(Provided material):
===
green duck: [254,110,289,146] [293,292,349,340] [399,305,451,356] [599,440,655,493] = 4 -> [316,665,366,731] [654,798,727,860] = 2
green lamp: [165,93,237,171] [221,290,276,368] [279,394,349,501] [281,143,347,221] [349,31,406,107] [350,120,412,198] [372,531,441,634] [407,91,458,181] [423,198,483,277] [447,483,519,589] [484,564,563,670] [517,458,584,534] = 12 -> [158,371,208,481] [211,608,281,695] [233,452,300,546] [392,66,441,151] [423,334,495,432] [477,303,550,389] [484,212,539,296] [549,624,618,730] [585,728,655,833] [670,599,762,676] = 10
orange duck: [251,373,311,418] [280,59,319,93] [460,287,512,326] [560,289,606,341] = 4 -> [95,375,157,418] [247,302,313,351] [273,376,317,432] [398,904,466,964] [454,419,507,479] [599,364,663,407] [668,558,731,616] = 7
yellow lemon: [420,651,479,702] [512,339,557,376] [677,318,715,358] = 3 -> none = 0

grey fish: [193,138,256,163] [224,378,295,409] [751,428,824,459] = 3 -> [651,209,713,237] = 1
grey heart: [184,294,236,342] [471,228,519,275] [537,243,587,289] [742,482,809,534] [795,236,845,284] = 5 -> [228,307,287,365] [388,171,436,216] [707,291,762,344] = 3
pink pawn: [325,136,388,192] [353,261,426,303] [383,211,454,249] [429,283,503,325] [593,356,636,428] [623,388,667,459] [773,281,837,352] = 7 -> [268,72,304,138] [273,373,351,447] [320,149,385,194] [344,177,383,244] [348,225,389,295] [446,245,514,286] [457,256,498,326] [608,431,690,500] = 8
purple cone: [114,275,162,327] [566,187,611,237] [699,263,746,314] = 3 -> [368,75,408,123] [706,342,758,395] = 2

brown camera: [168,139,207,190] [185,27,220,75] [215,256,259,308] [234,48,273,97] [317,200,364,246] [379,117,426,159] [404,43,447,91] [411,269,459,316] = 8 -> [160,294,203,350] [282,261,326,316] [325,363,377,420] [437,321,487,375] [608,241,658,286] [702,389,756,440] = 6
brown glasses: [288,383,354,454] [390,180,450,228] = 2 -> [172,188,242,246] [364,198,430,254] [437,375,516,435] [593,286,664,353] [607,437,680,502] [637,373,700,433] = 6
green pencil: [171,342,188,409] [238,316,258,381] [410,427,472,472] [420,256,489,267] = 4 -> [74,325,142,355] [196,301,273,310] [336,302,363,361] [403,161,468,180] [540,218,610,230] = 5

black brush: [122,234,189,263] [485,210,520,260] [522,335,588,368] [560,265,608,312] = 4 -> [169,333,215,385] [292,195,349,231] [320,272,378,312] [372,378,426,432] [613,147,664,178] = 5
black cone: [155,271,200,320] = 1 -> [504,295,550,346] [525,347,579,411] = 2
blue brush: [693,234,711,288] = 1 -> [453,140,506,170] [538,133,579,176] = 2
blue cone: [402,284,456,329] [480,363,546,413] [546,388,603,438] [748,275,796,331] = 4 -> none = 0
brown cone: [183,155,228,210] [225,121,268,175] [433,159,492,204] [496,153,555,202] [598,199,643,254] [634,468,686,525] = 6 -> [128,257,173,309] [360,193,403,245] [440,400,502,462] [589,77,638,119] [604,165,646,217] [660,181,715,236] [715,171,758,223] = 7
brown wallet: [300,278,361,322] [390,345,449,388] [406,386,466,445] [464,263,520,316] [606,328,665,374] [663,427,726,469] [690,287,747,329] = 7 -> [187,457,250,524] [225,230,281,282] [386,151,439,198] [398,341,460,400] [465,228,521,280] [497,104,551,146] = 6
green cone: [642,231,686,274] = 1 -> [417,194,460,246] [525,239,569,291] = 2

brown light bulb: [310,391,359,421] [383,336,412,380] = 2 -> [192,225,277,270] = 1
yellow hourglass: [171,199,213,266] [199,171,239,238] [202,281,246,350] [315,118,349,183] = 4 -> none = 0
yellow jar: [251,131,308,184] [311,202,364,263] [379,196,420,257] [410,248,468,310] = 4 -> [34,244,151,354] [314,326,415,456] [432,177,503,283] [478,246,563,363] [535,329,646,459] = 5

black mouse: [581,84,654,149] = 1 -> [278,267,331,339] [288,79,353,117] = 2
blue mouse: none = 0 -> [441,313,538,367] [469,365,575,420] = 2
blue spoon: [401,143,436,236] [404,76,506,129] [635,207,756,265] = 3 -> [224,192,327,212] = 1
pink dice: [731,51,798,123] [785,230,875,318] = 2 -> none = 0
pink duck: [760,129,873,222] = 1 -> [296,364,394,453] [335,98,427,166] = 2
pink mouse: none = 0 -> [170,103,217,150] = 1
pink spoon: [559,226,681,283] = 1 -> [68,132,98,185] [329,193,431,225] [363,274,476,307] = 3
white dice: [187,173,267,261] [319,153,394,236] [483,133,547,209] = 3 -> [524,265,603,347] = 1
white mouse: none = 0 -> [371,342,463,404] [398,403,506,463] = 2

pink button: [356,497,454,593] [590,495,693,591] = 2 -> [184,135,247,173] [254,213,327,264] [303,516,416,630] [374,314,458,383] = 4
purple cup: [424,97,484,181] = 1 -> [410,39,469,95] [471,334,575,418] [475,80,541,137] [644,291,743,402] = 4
===
(What the task requires): Each line of the listing that contains the word "white" must be counted. Give only the resulting figure.

(Exercise response): 2